### [WORK ITEM]
Report back the lines in this listing that carry the string "none".

### [LISTED ENTRIES]
[Start of Attachment]

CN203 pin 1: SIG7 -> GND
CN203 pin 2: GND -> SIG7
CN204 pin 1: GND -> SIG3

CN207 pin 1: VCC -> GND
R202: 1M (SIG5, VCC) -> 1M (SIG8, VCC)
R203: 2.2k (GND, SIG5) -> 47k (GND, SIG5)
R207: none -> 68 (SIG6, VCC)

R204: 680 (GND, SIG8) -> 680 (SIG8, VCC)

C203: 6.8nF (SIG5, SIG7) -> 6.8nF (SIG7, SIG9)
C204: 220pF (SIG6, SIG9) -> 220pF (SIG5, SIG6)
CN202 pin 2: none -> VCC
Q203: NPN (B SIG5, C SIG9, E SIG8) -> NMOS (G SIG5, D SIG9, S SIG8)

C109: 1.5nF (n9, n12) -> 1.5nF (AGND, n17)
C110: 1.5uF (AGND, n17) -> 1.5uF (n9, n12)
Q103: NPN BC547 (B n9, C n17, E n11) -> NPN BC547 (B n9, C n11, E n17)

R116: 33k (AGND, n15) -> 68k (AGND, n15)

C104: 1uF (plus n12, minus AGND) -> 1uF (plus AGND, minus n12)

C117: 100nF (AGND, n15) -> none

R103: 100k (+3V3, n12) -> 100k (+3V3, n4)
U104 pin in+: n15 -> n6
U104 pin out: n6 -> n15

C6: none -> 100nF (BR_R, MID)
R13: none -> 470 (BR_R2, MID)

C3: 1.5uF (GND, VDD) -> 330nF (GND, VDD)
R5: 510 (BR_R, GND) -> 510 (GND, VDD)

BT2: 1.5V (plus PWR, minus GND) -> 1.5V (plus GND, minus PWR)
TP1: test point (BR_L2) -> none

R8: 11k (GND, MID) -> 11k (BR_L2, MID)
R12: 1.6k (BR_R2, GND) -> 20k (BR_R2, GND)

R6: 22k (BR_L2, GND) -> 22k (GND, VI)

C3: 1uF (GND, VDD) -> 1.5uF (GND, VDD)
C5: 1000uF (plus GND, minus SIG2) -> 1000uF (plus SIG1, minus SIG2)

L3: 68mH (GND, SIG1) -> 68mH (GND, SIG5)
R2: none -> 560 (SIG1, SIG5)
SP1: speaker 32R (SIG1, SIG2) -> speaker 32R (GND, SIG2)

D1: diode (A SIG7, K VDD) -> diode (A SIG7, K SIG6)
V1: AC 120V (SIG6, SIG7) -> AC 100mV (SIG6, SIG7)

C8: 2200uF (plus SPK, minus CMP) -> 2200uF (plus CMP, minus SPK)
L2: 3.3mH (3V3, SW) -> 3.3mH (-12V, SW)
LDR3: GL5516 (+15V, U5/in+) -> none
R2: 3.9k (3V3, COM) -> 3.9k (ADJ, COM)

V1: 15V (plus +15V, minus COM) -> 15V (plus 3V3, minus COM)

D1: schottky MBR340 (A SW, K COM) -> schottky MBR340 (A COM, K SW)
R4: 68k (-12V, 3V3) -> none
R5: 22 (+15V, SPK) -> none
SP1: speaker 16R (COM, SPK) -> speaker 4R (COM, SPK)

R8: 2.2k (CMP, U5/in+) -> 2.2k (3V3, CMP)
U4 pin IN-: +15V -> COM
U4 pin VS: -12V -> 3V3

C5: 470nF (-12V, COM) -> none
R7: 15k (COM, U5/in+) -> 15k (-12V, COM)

[End of Attachment]

### [TASK RESPONSE]
R207: none -> 68 (SIG6, VCC)
CN202 pin 2: none -> VCC
C117: 100nF (AGND, n15) -> none
C6: none -> 100nF (BR_R, MID)
R13: none -> 470 (BR_R2, MID)
TP1: test point (BR_L2) -> none
R2: none -> 560 (SIG1, SIG5)
LDR3: GL5516 (+15V, U5/in+) -> none
R4: 68k (-12V, 3V3) -> none
R5: 22 (+15V, SPK) -> none
C5: 470nF (-12V, COM) -> none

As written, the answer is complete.